• WORK INSTRUCTIONS: Write out the listing below in its entirety, minus the pictures, without changing a word.
..............................
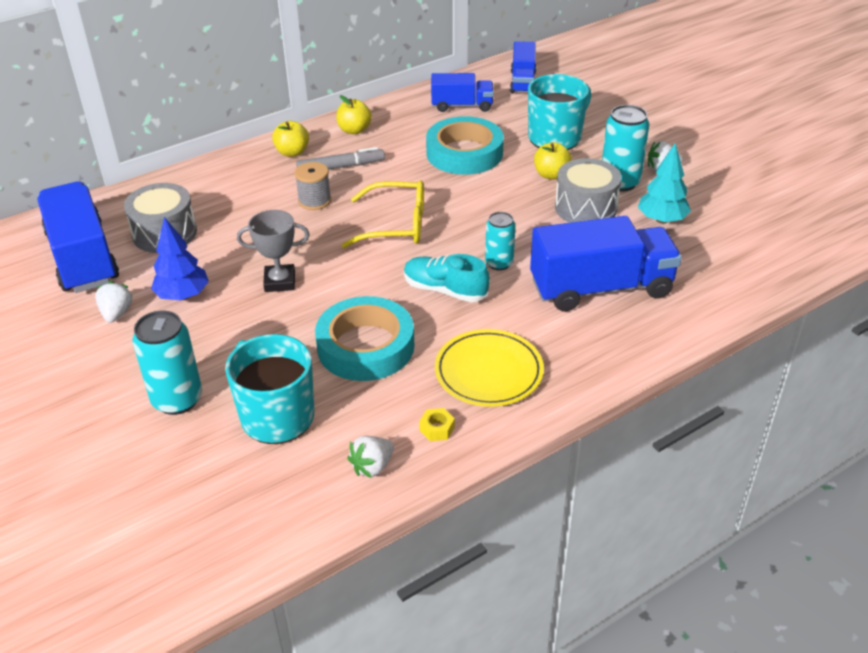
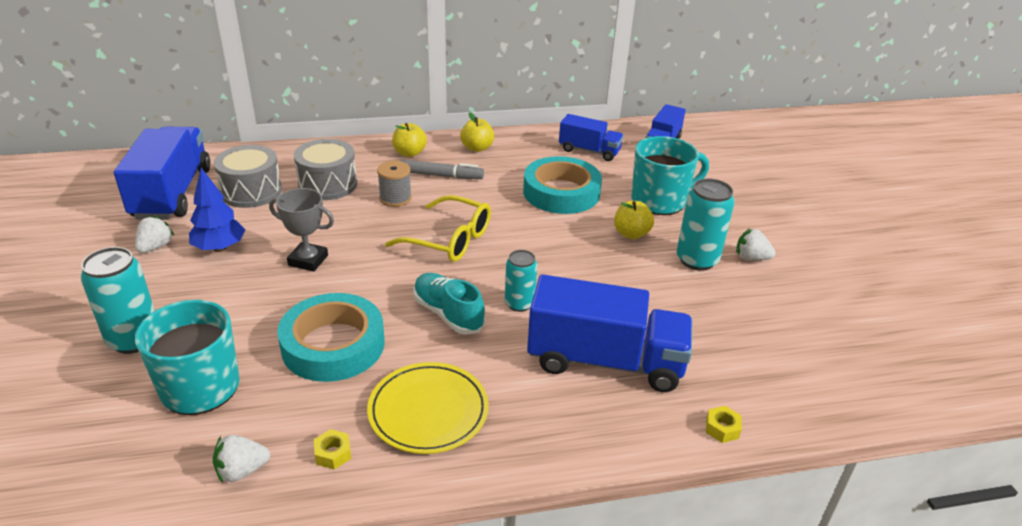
camera: 20 degrees right, 5 degrees down
(585, 208) = (644, 275): grey drum -> grey drum (328, 184)
(662, 220) = (718, 310): turquoise tree -> none
(719, 311) = (722, 428): none -> yellow nut

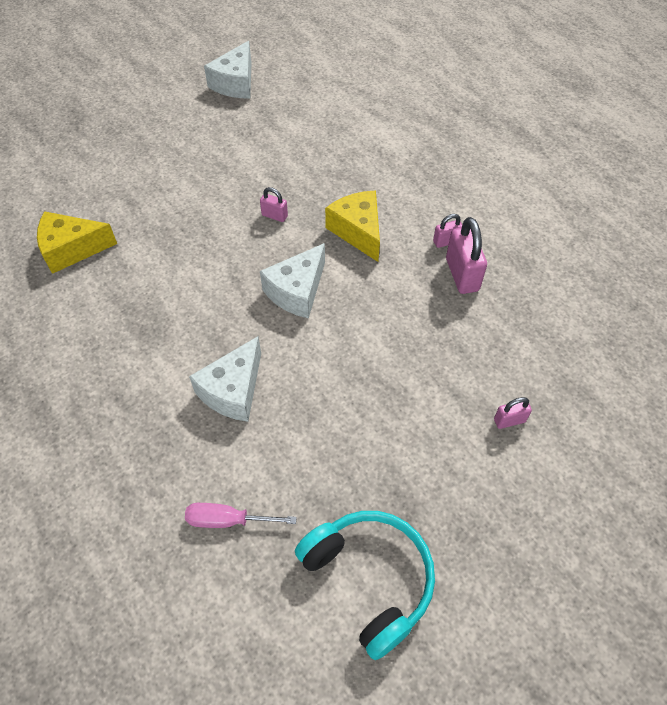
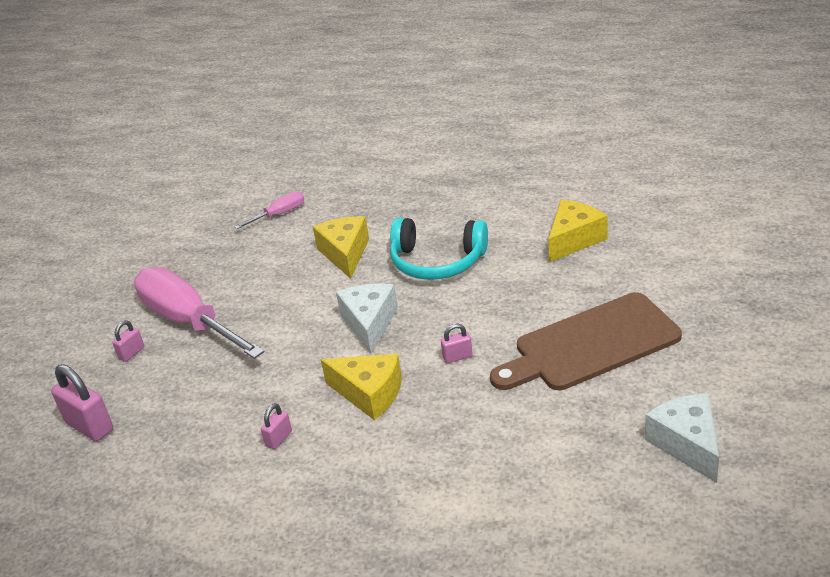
camera: 145 degrees right, 20 degrees down
(192, 163) = (591, 345): none -> brown cutting board
(233, 390) = (345, 254): white cheese -> yellow cheese
(370, 579) = (173, 243): turquoise headphones -> turquoise headphones (437, 261)
(434, 420) = (189, 321): none -> pink screwdriver
(462, 275) = (241, 421): pink padlock -> pink padlock (89, 426)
..............................
• SOLUTION TO THE EXERCISE:
camera: 20 degrees right, 5 degrees down
(585, 208) = (644, 275): grey drum -> grey drum (328, 184)
(662, 220) = (718, 310): turquoise tree -> none
(719, 311) = (722, 428): none -> yellow nut

camera: 145 degrees right, 20 degrees down
(192, 163) = (591, 345): none -> brown cutting board
(233, 390) = (345, 254): white cheese -> yellow cheese
(370, 579) = (173, 243): turquoise headphones -> turquoise headphones (437, 261)
(434, 420) = (189, 321): none -> pink screwdriver
(462, 275) = (241, 421): pink padlock -> pink padlock (89, 426)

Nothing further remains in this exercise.